─── RECORDED DATA ───

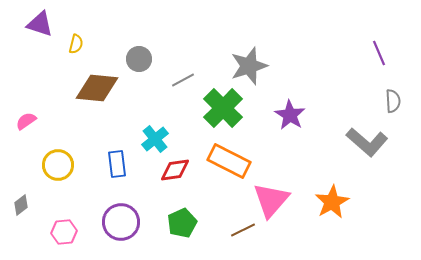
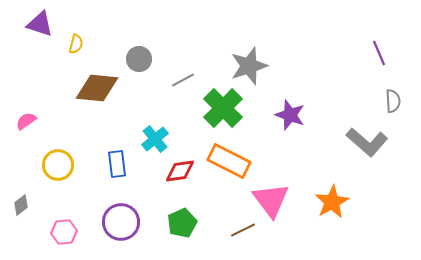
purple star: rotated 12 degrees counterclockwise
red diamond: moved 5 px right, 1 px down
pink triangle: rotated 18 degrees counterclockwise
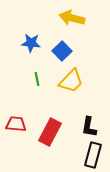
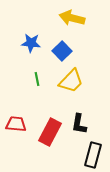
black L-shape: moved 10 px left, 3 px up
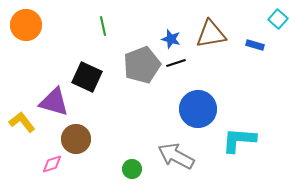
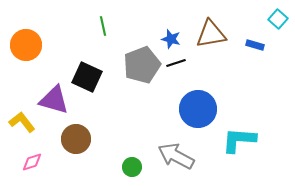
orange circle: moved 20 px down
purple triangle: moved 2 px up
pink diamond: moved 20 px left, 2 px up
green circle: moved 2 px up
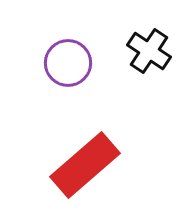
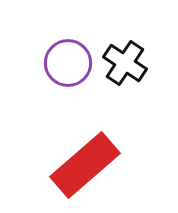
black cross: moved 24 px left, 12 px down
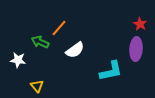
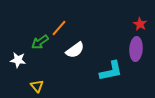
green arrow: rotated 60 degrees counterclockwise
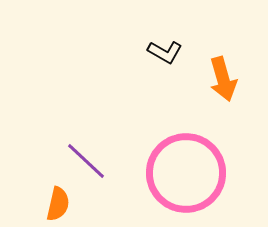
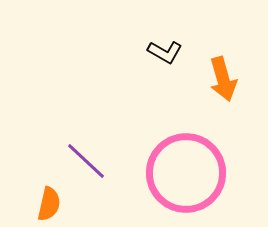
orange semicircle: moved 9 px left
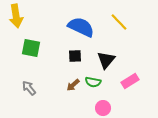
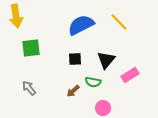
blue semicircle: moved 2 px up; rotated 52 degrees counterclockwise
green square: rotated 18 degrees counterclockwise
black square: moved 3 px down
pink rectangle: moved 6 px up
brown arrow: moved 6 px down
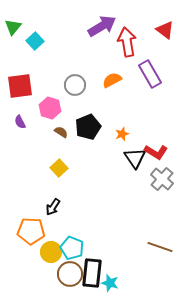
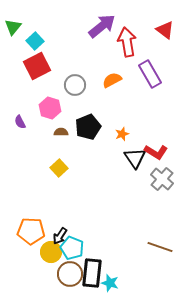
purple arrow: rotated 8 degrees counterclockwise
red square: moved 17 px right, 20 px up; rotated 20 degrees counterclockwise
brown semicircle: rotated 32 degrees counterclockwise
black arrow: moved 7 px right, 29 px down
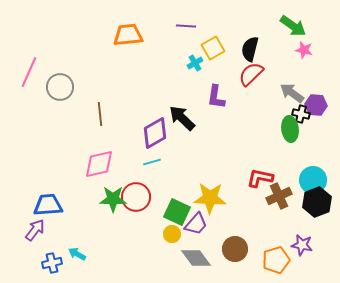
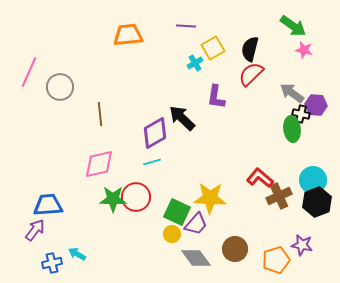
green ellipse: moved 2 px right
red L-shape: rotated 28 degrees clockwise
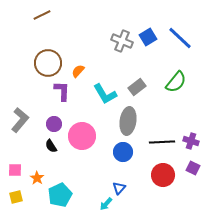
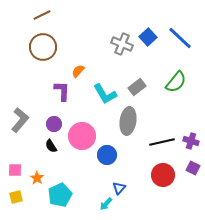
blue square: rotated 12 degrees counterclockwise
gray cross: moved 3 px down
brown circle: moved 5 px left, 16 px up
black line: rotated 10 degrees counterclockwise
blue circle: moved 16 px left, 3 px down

───

*TASK PROMPT:*
Some lines in the data above may hold the word "degrees". Say how many, with no other words.

*ANSWER BOX:*
11